■ **Task description**
The required output is the line with "(459, 344) = (575, 235): turquoise" and each line that follows it to the end of the entries below, copied exactly and with nothing added.

■ **Supplied data**
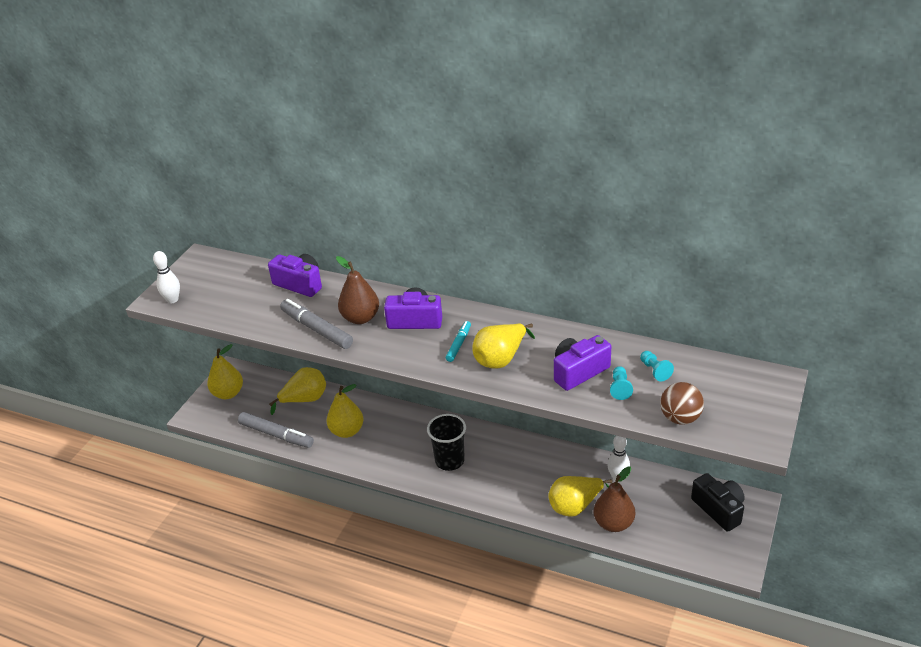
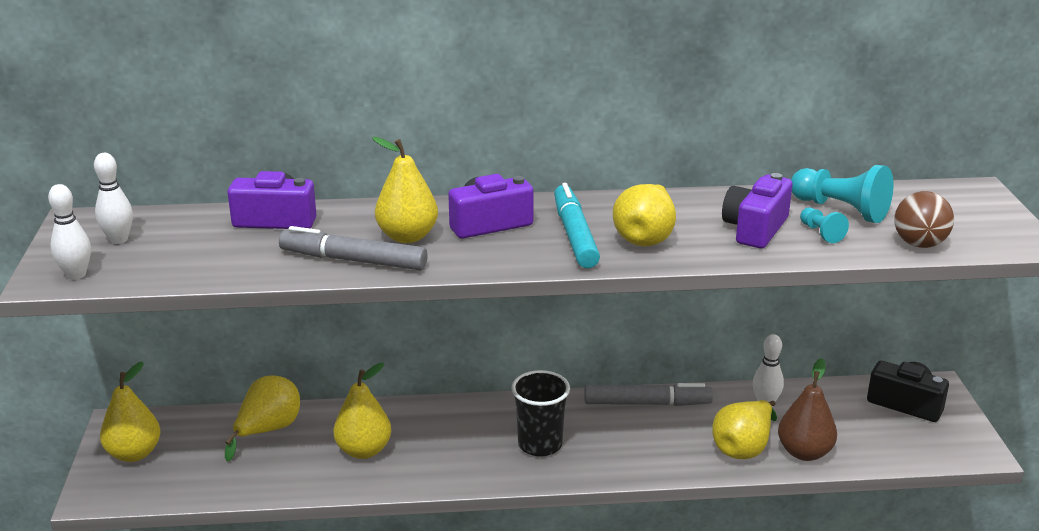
camera: 30 degrees left, 10 degrees down
(210, 278) = (118, 239): none -> white bowling pin
(276, 435) = (255, 484): grey marker -> grey marker (647, 403)
(360, 318) = (407, 236): brown pear -> yellow pear
(459, 344) = (575, 235): turquoise marker -> turquoise marker, size x1.77
(655, 371) = (840, 210): turquoise pawn -> turquoise pawn, size x1.90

■ **Response to the task**
(459, 344) = (575, 235): turquoise marker -> turquoise marker, size x1.77
(655, 371) = (840, 210): turquoise pawn -> turquoise pawn, size x1.90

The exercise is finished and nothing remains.